- Your instructions
Reproduce verbatim the lines starting at the one containing "green square: rotated 16 degrees clockwise" and ending at the end of the rows, both ends included. Leave the pictures out of your answer.

- Information given
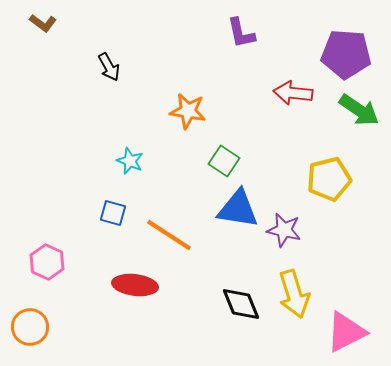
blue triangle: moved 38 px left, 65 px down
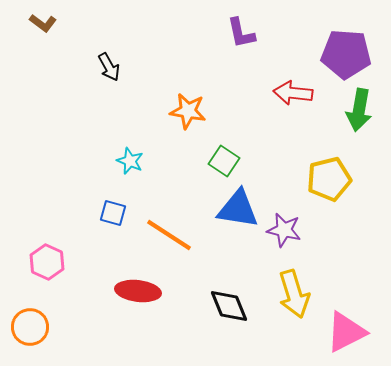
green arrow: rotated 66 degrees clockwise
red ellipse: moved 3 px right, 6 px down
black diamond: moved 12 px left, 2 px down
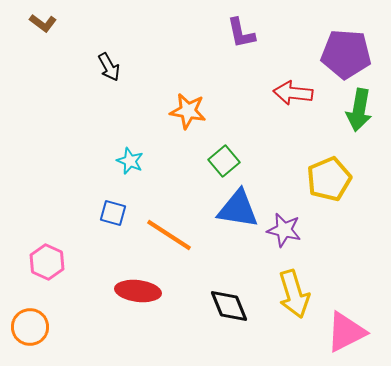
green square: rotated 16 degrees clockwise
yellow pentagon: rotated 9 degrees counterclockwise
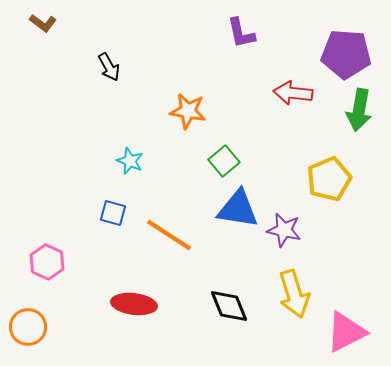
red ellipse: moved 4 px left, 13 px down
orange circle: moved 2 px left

- Exercise output
green square: rotated 16 degrees clockwise
yellow pentagon: rotated 9 degrees counterclockwise
red ellipse: moved 4 px left, 13 px down
orange circle: moved 2 px left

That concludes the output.